I would like each line of the data that holds the word "none" copied out.

--- Record extracts ---
•••
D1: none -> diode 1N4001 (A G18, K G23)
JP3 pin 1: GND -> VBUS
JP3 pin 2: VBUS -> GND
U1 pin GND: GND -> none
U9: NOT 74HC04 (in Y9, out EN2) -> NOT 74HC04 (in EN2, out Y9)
•••
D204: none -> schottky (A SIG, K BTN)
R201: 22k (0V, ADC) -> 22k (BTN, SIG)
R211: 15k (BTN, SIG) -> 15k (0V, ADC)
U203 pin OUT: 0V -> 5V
•••
--- Solved problem ---
D1: none -> diode 1N4001 (A G18, K G23)
U1 pin GND: GND -> none
D204: none -> schottky (A SIG, K BTN)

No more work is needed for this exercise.